## What is expected
Please reproduce the entries below exactly as they stand, but leave the pictures out.

## Given records
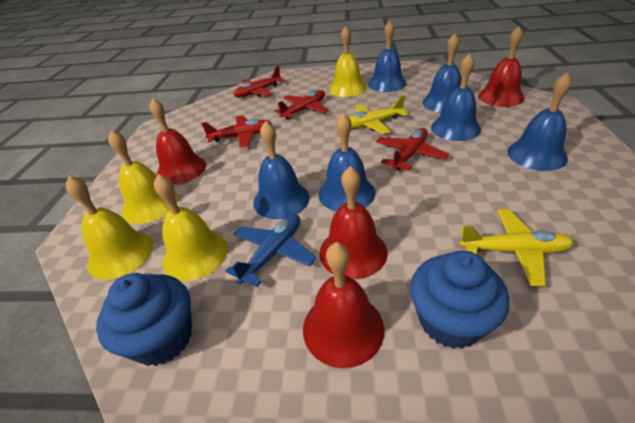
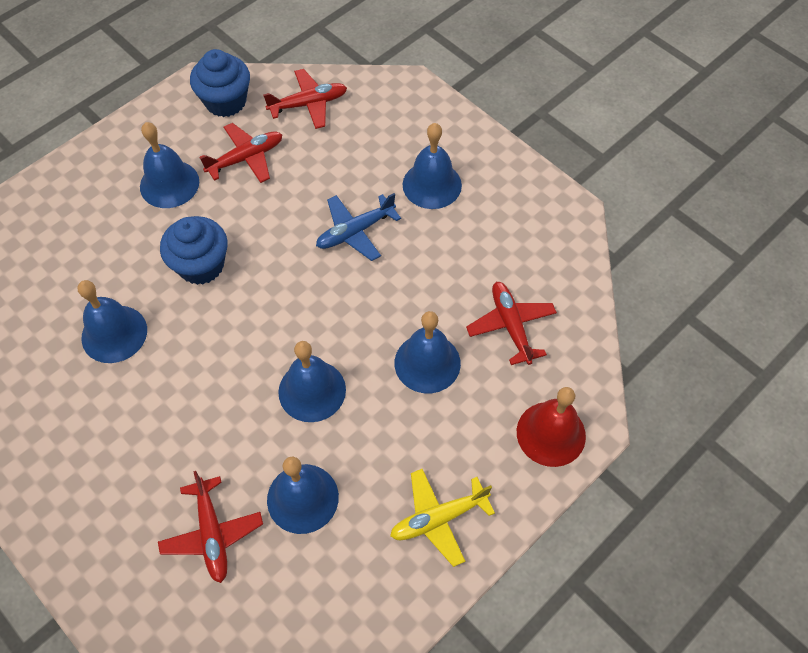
red bell: 4 -> 1
yellow bell: 4 -> 0
yellow plane: 2 -> 1

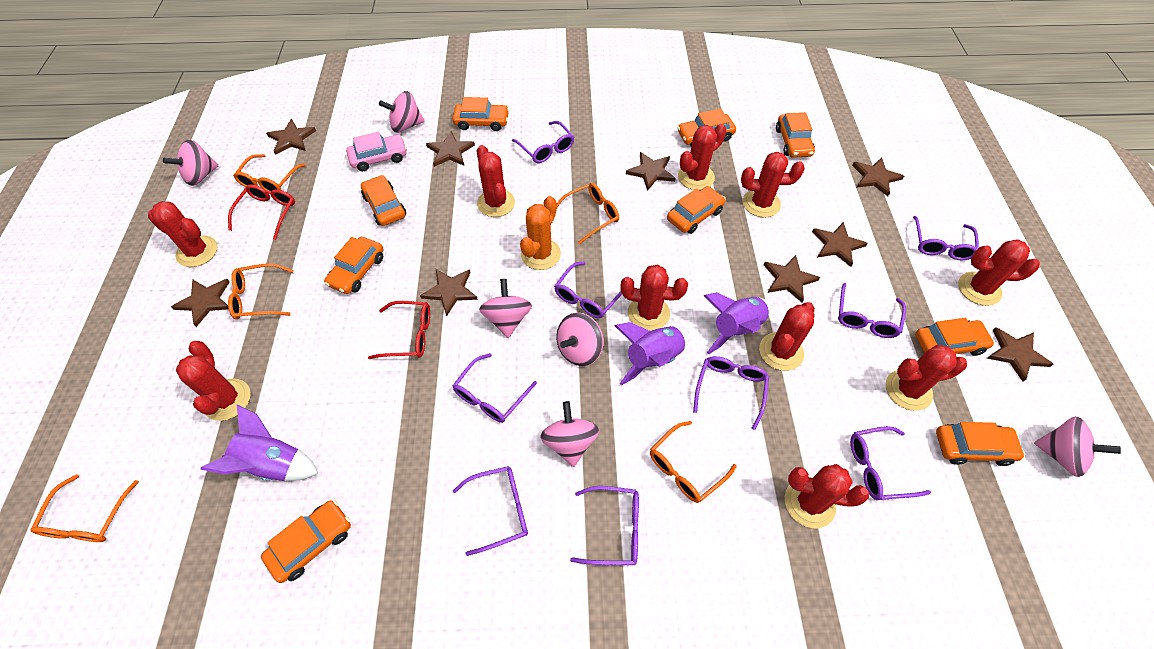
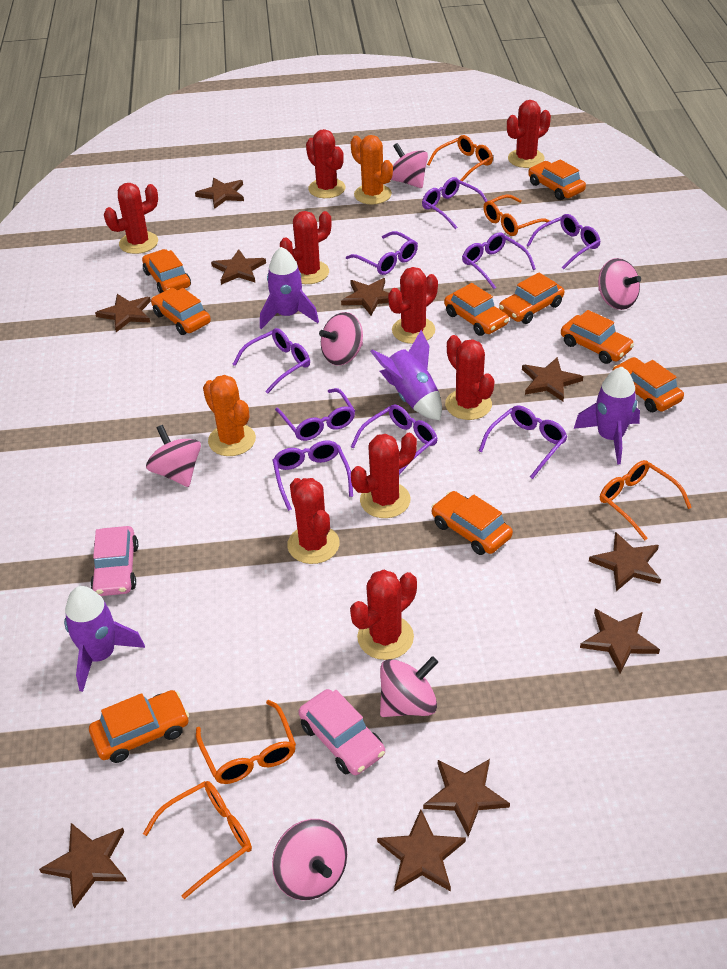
brown star: 9 -> 10
orange cactus: 1 -> 2
pink car: 1 -> 2
purple rocket: 3 -> 4
red cactus: 10 -> 9
red glasses: 2 -> 0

## Response area
red bell: 4 -> 1
yellow bell: 4 -> 0
yellow plane: 2 -> 1

brown star: 9 -> 10
orange cactus: 1 -> 2
pink car: 1 -> 2
purple rocket: 3 -> 4
red cactus: 10 -> 9
red glasses: 2 -> 0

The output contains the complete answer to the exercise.